In the listing that follows, how many lines hold the string "purple"? Answer with the number only.

|---|

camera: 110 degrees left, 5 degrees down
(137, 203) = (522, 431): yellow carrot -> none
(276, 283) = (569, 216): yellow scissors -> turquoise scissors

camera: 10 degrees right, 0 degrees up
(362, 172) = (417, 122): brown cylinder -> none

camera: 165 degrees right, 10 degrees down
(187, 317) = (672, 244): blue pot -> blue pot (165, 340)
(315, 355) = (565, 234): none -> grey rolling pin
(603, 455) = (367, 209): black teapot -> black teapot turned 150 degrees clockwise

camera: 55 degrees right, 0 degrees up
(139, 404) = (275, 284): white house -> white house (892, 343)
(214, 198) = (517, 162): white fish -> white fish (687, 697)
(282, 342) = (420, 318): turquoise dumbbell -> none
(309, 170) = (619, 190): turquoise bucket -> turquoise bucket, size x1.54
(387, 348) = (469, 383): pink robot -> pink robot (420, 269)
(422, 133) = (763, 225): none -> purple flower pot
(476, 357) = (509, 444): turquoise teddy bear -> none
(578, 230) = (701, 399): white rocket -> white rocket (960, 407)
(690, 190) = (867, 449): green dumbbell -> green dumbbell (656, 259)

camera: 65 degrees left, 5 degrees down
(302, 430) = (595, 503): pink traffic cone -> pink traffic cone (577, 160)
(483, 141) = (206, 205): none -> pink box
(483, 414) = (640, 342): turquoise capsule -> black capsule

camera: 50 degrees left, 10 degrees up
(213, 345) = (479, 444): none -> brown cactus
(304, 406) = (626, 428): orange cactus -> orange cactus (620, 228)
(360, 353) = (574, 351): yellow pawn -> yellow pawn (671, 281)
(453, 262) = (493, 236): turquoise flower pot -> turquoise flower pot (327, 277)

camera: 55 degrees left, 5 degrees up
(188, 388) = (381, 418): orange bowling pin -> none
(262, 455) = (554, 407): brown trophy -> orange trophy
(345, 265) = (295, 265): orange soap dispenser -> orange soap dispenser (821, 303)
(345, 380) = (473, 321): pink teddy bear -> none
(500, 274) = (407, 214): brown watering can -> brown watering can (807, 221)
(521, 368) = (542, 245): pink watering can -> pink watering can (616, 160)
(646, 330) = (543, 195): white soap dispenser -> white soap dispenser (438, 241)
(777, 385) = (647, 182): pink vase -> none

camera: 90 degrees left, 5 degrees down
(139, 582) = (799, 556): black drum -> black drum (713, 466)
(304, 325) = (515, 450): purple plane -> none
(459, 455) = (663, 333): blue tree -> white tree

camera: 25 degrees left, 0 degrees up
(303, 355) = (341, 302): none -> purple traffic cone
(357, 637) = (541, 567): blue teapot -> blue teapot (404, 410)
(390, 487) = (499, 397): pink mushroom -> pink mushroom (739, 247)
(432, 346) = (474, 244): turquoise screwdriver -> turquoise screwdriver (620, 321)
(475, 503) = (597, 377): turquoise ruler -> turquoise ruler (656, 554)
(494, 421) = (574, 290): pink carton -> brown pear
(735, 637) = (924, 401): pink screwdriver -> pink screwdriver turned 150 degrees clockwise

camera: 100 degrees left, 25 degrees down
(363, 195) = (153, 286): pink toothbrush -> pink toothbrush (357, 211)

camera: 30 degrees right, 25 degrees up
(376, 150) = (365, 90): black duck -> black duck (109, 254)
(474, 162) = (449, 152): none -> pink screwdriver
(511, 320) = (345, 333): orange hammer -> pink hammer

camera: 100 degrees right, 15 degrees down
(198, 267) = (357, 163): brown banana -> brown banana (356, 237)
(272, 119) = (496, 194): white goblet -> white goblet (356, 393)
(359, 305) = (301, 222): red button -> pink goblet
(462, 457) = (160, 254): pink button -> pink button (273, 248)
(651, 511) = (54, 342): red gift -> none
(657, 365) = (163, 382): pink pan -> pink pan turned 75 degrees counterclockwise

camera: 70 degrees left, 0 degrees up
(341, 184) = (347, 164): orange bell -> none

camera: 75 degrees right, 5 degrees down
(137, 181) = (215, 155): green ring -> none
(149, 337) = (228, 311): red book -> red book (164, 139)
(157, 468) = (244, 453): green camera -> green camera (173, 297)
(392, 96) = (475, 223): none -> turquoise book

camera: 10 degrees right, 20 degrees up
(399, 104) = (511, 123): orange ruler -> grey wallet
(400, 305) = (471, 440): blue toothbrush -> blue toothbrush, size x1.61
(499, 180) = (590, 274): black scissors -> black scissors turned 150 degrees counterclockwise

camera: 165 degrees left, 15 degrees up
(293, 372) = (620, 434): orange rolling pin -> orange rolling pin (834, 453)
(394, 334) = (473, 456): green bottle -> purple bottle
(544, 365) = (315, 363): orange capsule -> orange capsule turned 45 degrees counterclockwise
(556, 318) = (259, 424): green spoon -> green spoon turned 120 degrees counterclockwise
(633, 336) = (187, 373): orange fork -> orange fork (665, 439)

|---|

*Reply to the exercise*
4